Dataset entries:
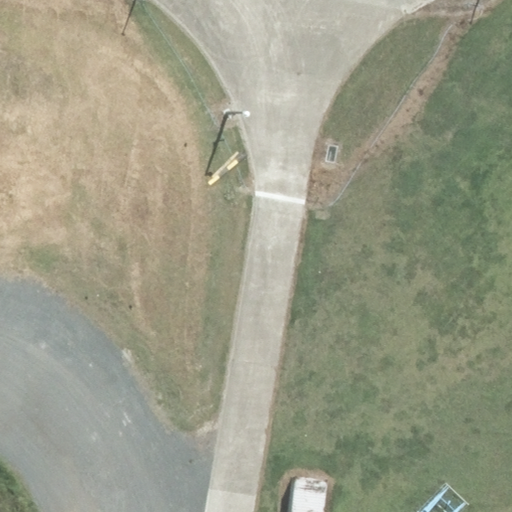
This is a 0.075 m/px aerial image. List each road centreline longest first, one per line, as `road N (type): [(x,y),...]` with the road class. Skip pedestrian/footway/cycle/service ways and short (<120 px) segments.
road 1 (track): [(286,0),(273,225),(222,511)]
road 2 (track): [(0,348),(50,373),(118,445),(133,511)]
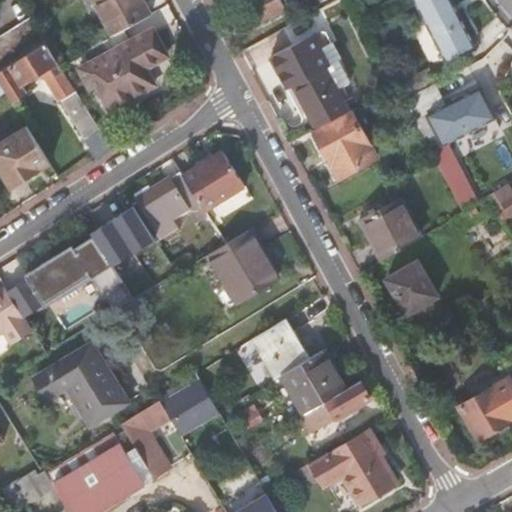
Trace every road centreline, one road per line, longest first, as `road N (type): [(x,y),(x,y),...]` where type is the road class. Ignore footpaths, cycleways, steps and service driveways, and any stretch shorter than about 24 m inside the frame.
road 1 (residential): [(237,99),(459,506)]
road 2 (residential): [(237,99),(0,244)]
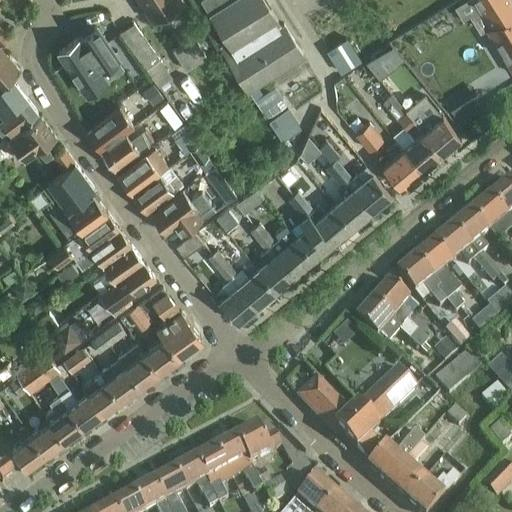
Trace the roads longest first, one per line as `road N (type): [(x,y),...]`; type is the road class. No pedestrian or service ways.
road 1 (residential): [(239,356),(38,80),(30,51),(48,16),(47,0)]
road 2 (residential): [(239,356),(263,346),(511,141)]
road 3 (residential): [(13,511),(239,356)]
road 4 (residential): [(395,511),(239,356)]
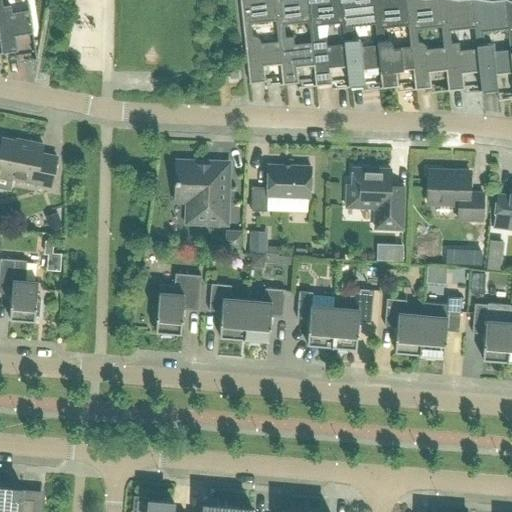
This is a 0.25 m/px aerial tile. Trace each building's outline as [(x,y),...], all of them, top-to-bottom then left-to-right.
[(0,0),(0,38),(2,53),(17,51),(15,36),(32,33),(36,58),(18,61),(19,62),(37,59),(30,10),(13,12),(12,4),(3,5),(1,0),(0,0)] [(283,84),(278,40),(260,42),(258,38),(255,36),(251,35),(249,21),(276,18),(273,0),(239,0),(249,83),(265,81),(263,65),(280,64),(282,83),(265,84),(265,86),(283,84)] [(316,85),(311,42),(294,44),(293,36),(284,37),(283,23),(309,20),(306,0),(273,0),(276,18),(278,40),(283,84),(298,82),(297,67),(313,65),(315,84),(298,86),(298,87),(316,85)] [(316,24),(342,21),(339,0),(306,0),(309,20),(311,42),(316,85),(331,83),(330,68),(346,66),(348,85),(331,87),(331,88),(349,86),(344,37),(338,38),(339,44),(327,46),(326,38),(318,39),(316,24)] [(339,0),(342,21),(344,37),(349,86),(365,84),(363,69),(379,67),(381,86),(364,88),(365,89),(382,87),(377,45),(360,47),(359,39),(351,40),(349,25),(375,23),(372,0),(339,0)] [(415,88),(411,46),(393,48),(391,44),(388,41),(383,41),(382,27),(408,24),(405,0),(372,0),(375,23),(377,45),(382,87),(398,86),(396,70),(412,68),(414,87),(398,89),(398,90),(415,88)] [(448,90),(444,47),(426,49),(424,45),(421,43),(416,42),(415,28),(441,25),(438,0),(405,0),(408,24),(411,46),(415,88),(431,87),(429,71),(445,70),(447,88),(431,90),(431,92),(448,90)] [(449,29),(474,26),(471,0),(438,0),(441,25),(444,47),(448,90),(464,88),(462,73),(478,71),(481,90),(464,92),(464,93),(482,91),(477,49),(459,51),(459,43),(450,44),(449,29)] [(471,0),(474,26),(477,49),(482,91),(497,89),(495,74),(511,72),(511,76),(511,96),(497,98),(498,100),(511,98),(511,69),(510,50),(492,52),(492,44),(483,44),(481,30),(507,27),(504,0),(471,0)] [(2,137),(0,148),(0,173),(11,176),(11,178),(51,186),(57,156),(41,153),(43,143),(29,140),(28,143),(2,137)] [(176,160),(174,200),(194,201),(193,222),(226,223),(228,167),(200,166),(200,161),(176,160)] [(252,186),(251,210),(267,211),(267,196),(309,197),(310,165),(268,164),(267,187),(252,186)] [(352,184),(347,183),(346,206),(375,208),(374,228),(402,229),(403,199),(404,186),(390,185),(391,169),(352,167),(352,184)] [(457,218),(482,219),(483,193),(469,193),(469,171),(428,170),(427,202),(458,204),(457,218)] [(511,190),(511,197),(498,196),(494,227),(509,228),(510,219),(511,218),(511,190)] [(27,260),(0,257),(0,292),(11,293),(9,318),(34,320),(35,316),(39,316),(41,300),(36,299),(38,281),(25,280),(27,260)] [(198,309),(201,275),(175,273),(174,285),(159,284),(157,310),(153,310),(152,326),(155,326),(155,331),(181,333),(183,308),(198,309)] [(231,284),(211,283),(209,310),(221,311),(219,336),(244,338),(247,299),(233,298),(231,284)] [(261,300),(247,299),(244,338),(268,340),(270,315),(283,316),(285,289),(265,287),(261,300)] [(373,289),(360,288),(359,291),(350,291),(348,308),(335,306),(331,345),(356,348),(358,323),(370,324),(373,289)] [(312,291),(299,290),(296,317),(309,318),(307,343),(331,345),(335,306),(311,305),(312,291)] [(438,295),(436,315),(422,314),(419,353),(444,355),(446,330),(458,331),(461,297),(438,295)] [(406,299),(386,298),(384,325),(396,326),(394,351),(419,353),(422,314),(408,313),(406,299)] [(510,321),(496,320),(497,305),(474,303),(472,332),(484,333),(482,358),(507,360),(510,321)] [(0,486),(0,511),(32,511),(34,500),(22,499),(22,489),(0,486)] [(137,499),(135,511),(179,511),(173,511),(173,501),(148,499),(148,500),(137,499)]
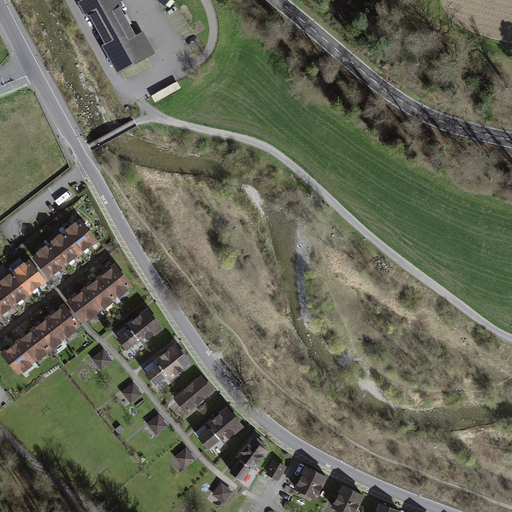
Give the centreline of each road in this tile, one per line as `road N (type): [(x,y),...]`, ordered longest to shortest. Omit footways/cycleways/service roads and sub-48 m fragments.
road 1 (residential): [(447,511),(291,442),(217,370),(129,240)]
road 2 (track): [(511,335),(417,275),(260,145),(150,115)]
road 3 (tertiary): [(277,0),(401,101),(511,139)]
road 4 (residential): [(129,240),(0,3)]
road 5 (residential): [(129,240),(0,339)]
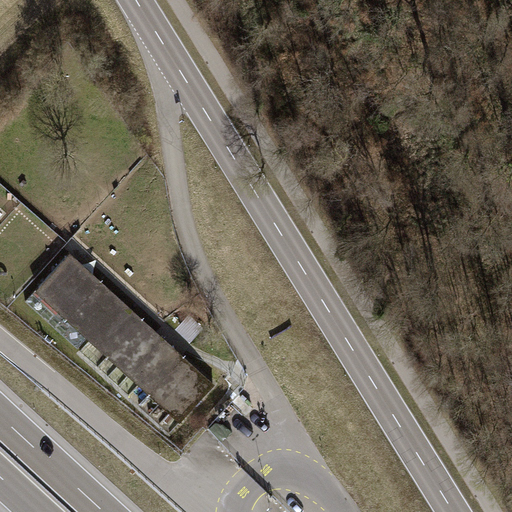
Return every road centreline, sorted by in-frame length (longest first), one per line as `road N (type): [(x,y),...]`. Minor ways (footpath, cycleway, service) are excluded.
road 1 (primary): [(137,0),(455,511)]
road 2 (motorway): [(106,511),(0,414)]
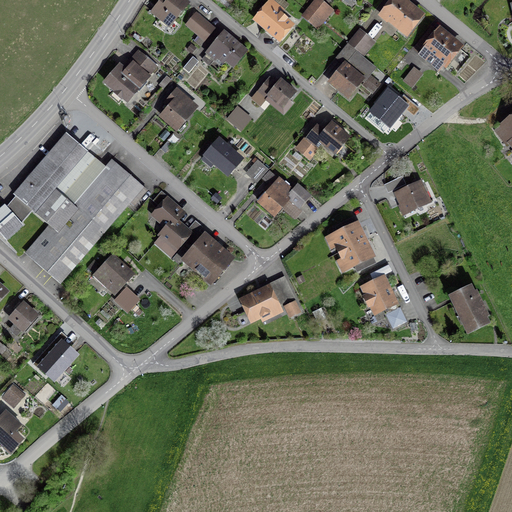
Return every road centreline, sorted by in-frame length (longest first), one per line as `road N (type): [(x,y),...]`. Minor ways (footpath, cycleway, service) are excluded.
road 1 (residential): [(143,364),(298,344),(439,348)]
road 2 (residential): [(258,268),(63,90)]
road 3 (residential): [(391,156),(202,0)]
road 4 (residential): [(439,348),(358,183)]
road 5 (residential): [(0,256),(131,374)]
road 6 (residential): [(131,374),(2,484)]
road 7 (residential): [(258,268),(143,364)]
road 8 (residential): [(510,72),(391,156)]
road 9 (residential): [(358,183),(258,268)]
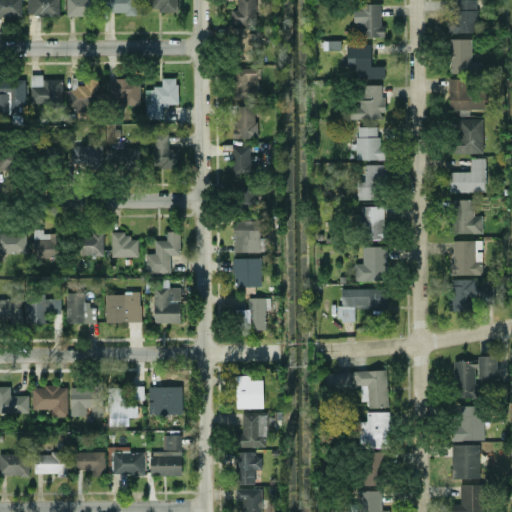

_EXERCISE_:
Output every line of the listing above verbatim, leaving out the pictures.

_WRITTEN SOLUTION_:
This is a 0.075 m/px aerial image. List each road centreline longest first, one per line, as `road N (type): [(x,y),...]` with the road class. Skip pedestrian/footway/cycle/service ways and short (<120 px) segments.
road 1 (track): [(286,0),(273,225),(222,511)]
road 2 (track): [(0,348),(50,373),(118,445),(133,511)]
Trace every road centreline, one road per line, longest first, as `road N (type): [(x,y),(x,y),...]` where type is the road class. Ignore footpaths, cycleways, steps and service driveways, and any stretch shorter than about 24 m inside the frame.
road 1 (residential): [(237,99),(459,506)]
road 2 (residential): [(237,99),(0,244)]
Trace the roads longest first, one per line as `road N (type): [(x,y),...]`; type is the road class. No pedestrian or service ways.
road 1 (residential): [(239,356),(38,80),(30,51),(48,16),(47,0)]
road 2 (residential): [(239,356),(263,346),(511,141)]
road 3 (residential): [(13,511),(239,356)]
road 4 (residential): [(395,511),(239,356)]
This is a 0.25 m/px aerial tile. Trace each building's outline as [(x,y),...], all of them, top-to-bottom then left-to-right.
[(0,0),(0,38),(2,53),(17,51),(15,36),(32,33),(36,58),(18,61),(19,62),(37,59),(30,10),(13,12),(12,4),(3,5),(1,0),(0,0)] [(283,84),(278,40),(260,42),(258,38),(255,36),(251,35),(249,21),(276,18),(273,0),(239,0),(249,83),(265,81),(263,65),(280,64),(282,83),(265,84),(265,86),(283,84)] [(316,85),(311,42),(294,44),(293,36),(284,37),(283,23),(309,20),(306,0),(273,0),(276,18),(278,40),(283,84),(298,82),(297,67),(313,65),(315,84),(298,86),(298,87),(316,85)] [(316,24),(342,21),(339,0),(306,0),(309,20),(311,42),(316,85),(331,83),(330,68),(346,66),(348,85),(331,87),(331,88),(349,86),(344,37),(338,38),(339,44),(327,46),(326,38),(318,39),(316,24)] [(339,0),(342,21),(344,37),(349,86),(365,84),(363,69),(379,67),(381,86),(364,88),(365,89),(382,87),(377,45),(360,47),(359,39),(351,40),(349,25),(375,23),(372,0),(339,0)] [(415,88),(411,46),(393,48),(391,44),(388,41),(383,41),(382,27),(408,24),(405,0),(372,0),(375,23),(377,45),(382,87),(398,86),(396,70),(412,68),(414,87),(398,89),(398,90),(415,88)] [(448,90),(444,47),(426,49),(424,45),(421,43),(416,42),(415,28),(441,25),(438,0),(405,0),(408,24),(411,46),(415,88),(431,87),(429,71),(445,70),(447,88),(431,90),(431,92),(448,90)] [(449,29),(474,26),(471,0),(438,0),(441,25),(444,47),(448,90),(464,88),(462,73),(478,71),(481,90),(464,92),(464,93),(482,91),(477,49),(459,51),(459,43),(450,44),(449,29)] [(471,0),(474,26),(477,49),(482,91),(497,89),(495,74),(511,72),(511,76),(511,96),(497,98),(498,100),(511,98),(511,69),(510,50),(492,52),(492,44),(483,44),(481,30),(507,27),(504,0),(471,0)] [(2,137),(0,148),(0,173),(11,176),(11,178),(51,186),(57,156),(41,153),(43,143),(29,140),(28,143),(2,137)] [(176,160),(174,200),(194,201),(193,222),(226,223),(228,167),(200,166),(200,161),(176,160)] [(252,186),(251,210),(267,211),(267,196),(309,197),(310,165),(268,164),(267,187),(252,186)] [(352,184),(347,183),(346,206),(375,208),(374,228),(402,229),(403,199),(404,186),(390,185),(391,169),(352,167),(352,184)] [(457,218),(482,219),(483,193),(469,193),(469,171),(428,170),(427,202),(458,204),(457,218)] [(511,190),(511,197),(498,196),(494,227),(509,228),(510,219),(511,218),(511,190)] [(27,260),(0,257),(0,292),(11,293),(9,318),(34,320),(35,316),(39,316),(41,300),(36,299),(38,281),(25,280),(27,260)] [(198,309),(201,275),(175,273),(174,285),(159,284),(157,310),(153,310),(152,326),(155,326),(155,331),(181,333),(183,308),(198,309)] [(231,284),(211,283),(209,310),(221,311),(219,336),(244,338),(247,299),(233,298),(231,284)] [(261,300),(247,299),(244,338),(268,340),(270,315),(283,316),(285,289),(265,287),(261,300)] [(373,289),(360,288),(359,291),(350,291),(348,308),(335,306),(331,345),(356,348),(358,323),(370,324),(373,289)] [(312,291),(299,290),(296,317),(309,318),(307,343),(331,345),(335,306),(311,305),(312,291)] [(438,295),(436,315),(422,314),(419,353),(444,355),(446,330),(458,331),(461,297),(438,295)] [(406,299),(386,298),(384,325),(396,326),(394,351),(419,353),(422,314),(408,313),(406,299)] [(510,321),(496,320),(497,305),(474,303),(472,332),(484,333),(482,358),(507,360),(510,321)] [(0,486),(0,511),(32,511),(34,500),(22,499),(22,489),(0,486)] [(137,499),(135,511),(179,511),(173,511),(173,501),(148,499),(148,500),(137,499)]
Give the centreline of each road in this tile, one per line as `road N (type): [(x,y),...]`, ordered longest to shortest. Omit footways/cycleways/service roads and sub-48 m fragments.
road 1 (residential): [(447,511),(291,442),(217,370),(129,240)]
road 2 (track): [(511,335),(417,275),(260,145),(150,115)]
road 3 (tertiary): [(277,0),(401,101),(511,139)]
road 4 (residential): [(129,240),(0,3)]
road 5 (residential): [(129,240),(0,339)]
Return every road centreline, sorted by in-frame length (longest first), one per line as `road N (type): [(x,y),...]`. Minor ways (footpath, cycleway, service) are excluded.
road 1 (primary): [(137,0),(455,511)]
road 2 (motorway): [(106,511),(0,414)]
Return every road centreline, sorted by in-frame length (longest first), one per line as `road N (type): [(x,y),...]`. Minor ways (footpath, cycleway, service) are excluded.
road 1 (residential): [(143,364),(298,344),(439,348)]
road 2 (residential): [(258,268),(63,90)]
road 3 (residential): [(391,156),(202,0)]
road 4 (residential): [(439,348),(358,183)]
road 5 (residential): [(0,256),(131,374)]
road 6 (residential): [(131,374),(2,484)]
road 7 (residential): [(258,268),(143,364)]
road 8 (residential): [(510,72),(391,156)]
road 9 (residential): [(358,183),(258,268)]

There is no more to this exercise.